◆ Records for the task

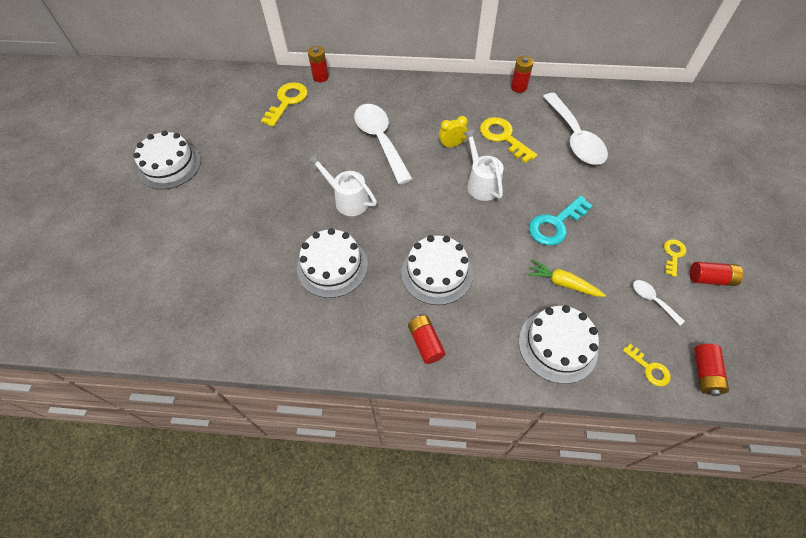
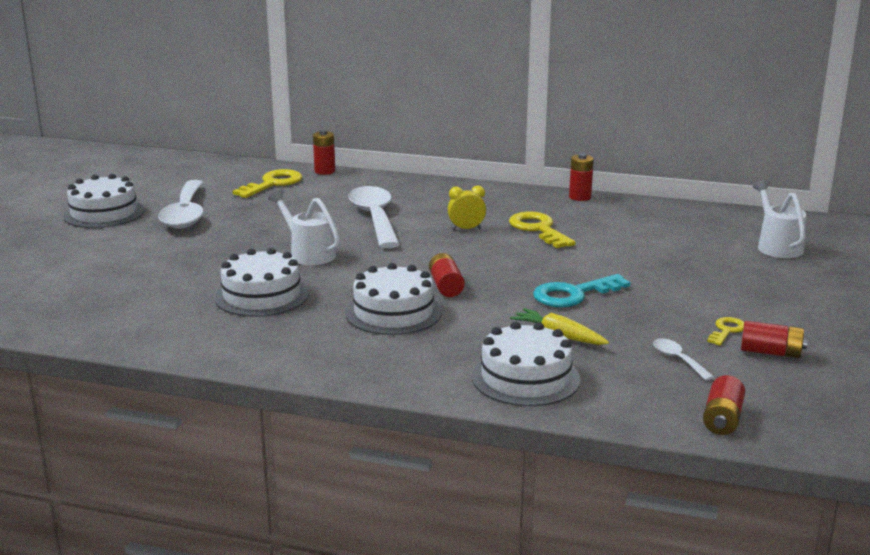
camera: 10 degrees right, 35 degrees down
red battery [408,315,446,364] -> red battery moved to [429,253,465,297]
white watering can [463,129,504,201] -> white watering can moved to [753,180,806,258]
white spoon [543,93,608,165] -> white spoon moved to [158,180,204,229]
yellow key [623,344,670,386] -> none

* * *

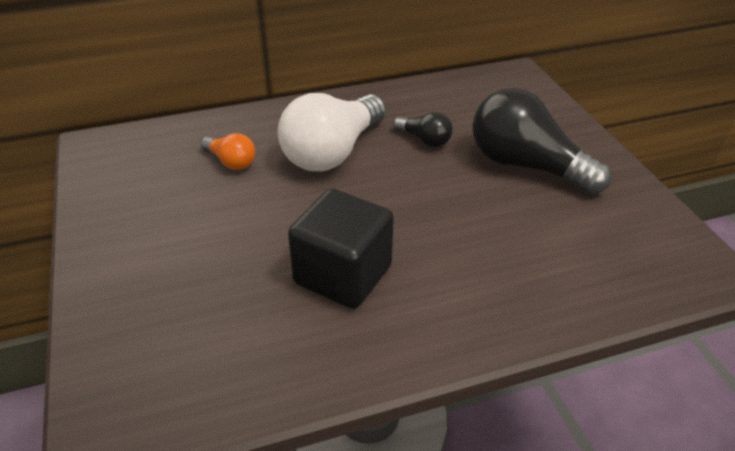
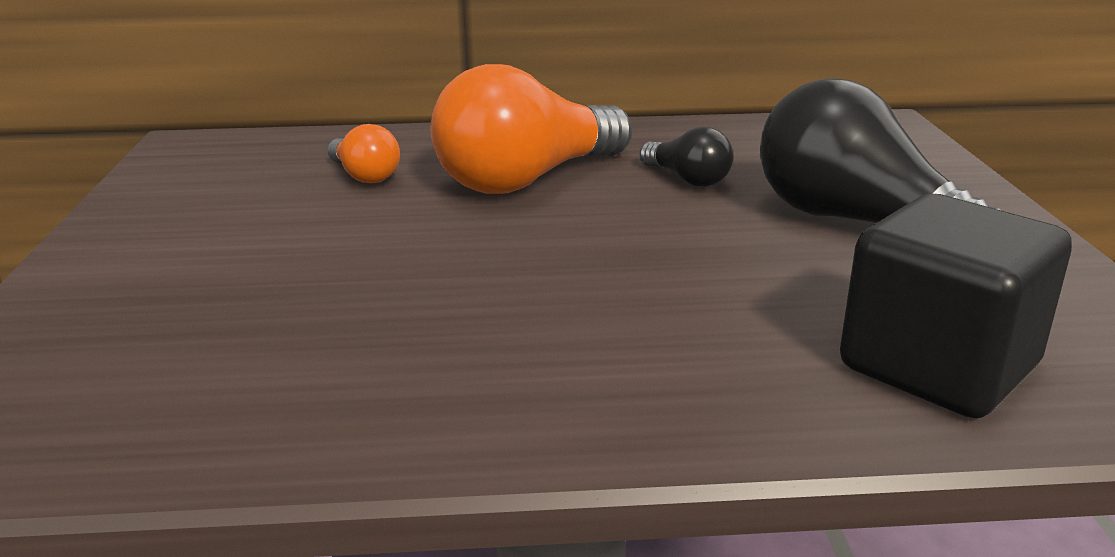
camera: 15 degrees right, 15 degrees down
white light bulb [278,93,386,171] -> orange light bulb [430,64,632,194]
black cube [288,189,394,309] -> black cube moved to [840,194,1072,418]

...

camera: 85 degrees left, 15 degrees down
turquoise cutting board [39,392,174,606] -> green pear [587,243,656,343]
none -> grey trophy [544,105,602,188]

◆ What the exercise asks
Given the data above, transcribe exactly the lines from the one containing "red battery [408,315,446,364]" down to the one containing "yellow key [623,344,670,386] -> none", and no others.

◆ Written response
red battery [408,315,446,364] -> red battery moved to [429,253,465,297]
white watering can [463,129,504,201] -> white watering can moved to [753,180,806,258]
white spoon [543,93,608,165] -> white spoon moved to [158,180,204,229]
yellow key [623,344,670,386] -> none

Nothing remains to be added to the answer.